Copy each line below that includes "table".
### DATA SECTION
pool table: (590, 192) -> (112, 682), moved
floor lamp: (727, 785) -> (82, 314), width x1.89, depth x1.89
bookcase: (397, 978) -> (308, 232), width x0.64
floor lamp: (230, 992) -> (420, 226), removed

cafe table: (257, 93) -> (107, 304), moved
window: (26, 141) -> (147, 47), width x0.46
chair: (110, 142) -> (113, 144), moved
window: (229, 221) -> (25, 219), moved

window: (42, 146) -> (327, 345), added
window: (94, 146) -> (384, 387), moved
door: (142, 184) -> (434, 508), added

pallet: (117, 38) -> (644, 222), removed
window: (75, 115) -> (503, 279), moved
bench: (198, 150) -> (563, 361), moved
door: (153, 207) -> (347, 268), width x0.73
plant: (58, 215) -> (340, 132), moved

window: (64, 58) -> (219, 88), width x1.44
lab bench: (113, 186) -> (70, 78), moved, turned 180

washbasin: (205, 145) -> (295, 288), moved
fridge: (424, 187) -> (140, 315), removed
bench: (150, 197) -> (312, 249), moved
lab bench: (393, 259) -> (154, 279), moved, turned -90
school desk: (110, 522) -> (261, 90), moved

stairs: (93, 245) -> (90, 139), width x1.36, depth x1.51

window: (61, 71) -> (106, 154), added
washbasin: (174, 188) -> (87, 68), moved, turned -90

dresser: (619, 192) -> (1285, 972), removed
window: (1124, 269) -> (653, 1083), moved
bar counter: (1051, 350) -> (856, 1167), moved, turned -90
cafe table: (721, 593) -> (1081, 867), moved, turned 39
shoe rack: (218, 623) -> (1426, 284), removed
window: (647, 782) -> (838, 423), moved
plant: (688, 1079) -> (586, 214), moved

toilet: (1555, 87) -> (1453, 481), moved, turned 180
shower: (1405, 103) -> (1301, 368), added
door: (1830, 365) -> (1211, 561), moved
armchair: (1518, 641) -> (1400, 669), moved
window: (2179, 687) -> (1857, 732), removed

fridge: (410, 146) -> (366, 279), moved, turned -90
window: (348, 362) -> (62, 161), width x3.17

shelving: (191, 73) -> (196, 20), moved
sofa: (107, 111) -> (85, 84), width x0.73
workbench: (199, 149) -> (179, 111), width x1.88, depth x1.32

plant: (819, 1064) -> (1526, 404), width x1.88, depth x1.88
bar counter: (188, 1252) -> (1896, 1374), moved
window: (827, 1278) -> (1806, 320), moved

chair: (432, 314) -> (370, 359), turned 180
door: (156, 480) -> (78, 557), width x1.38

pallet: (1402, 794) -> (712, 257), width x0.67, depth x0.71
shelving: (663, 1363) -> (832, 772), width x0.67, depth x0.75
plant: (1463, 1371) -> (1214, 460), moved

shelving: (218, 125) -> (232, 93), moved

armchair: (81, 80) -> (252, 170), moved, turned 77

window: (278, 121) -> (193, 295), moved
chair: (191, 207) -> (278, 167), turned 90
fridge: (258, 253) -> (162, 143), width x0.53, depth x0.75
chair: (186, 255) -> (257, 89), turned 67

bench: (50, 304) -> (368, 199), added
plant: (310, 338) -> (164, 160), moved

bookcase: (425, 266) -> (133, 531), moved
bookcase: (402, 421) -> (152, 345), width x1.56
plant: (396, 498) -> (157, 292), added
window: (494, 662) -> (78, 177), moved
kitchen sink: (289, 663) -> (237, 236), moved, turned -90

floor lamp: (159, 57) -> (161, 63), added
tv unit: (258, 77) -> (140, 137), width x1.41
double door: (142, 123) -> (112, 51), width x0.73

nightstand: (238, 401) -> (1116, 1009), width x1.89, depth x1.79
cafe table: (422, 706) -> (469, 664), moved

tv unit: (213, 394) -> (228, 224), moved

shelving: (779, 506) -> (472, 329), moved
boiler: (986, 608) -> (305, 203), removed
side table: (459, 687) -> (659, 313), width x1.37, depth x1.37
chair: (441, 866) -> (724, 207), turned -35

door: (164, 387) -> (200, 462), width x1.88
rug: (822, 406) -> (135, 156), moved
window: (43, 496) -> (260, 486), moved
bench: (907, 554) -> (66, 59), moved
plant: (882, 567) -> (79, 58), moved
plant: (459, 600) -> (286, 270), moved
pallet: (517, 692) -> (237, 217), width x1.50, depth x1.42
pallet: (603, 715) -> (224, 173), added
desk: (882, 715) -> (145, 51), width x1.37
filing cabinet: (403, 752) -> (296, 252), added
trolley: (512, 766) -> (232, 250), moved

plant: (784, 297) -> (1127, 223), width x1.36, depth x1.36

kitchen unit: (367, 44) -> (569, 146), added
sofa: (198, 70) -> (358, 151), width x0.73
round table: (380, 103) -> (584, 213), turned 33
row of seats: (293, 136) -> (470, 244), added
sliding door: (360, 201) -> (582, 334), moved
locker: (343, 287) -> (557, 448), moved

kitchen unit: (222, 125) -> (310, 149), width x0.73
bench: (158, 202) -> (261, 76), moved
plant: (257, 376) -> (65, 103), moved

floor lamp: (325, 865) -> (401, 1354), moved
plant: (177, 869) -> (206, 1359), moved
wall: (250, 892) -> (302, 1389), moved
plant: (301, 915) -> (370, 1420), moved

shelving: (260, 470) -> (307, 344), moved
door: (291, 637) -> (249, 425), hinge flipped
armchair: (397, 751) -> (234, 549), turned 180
######
> **WRITTEN ANSWER**
pool table: (590, 192) -> (112, 682), moved
cafe table: (257, 93) -> (107, 304), moved
cafe table: (721, 593) -> (1081, 867), moved, turned 39
cafe table: (422, 706) -> (469, 664), moved
side table: (459, 687) -> (659, 313), width x1.37, depth x1.37
round table: (380, 103) -> (584, 213), turned 33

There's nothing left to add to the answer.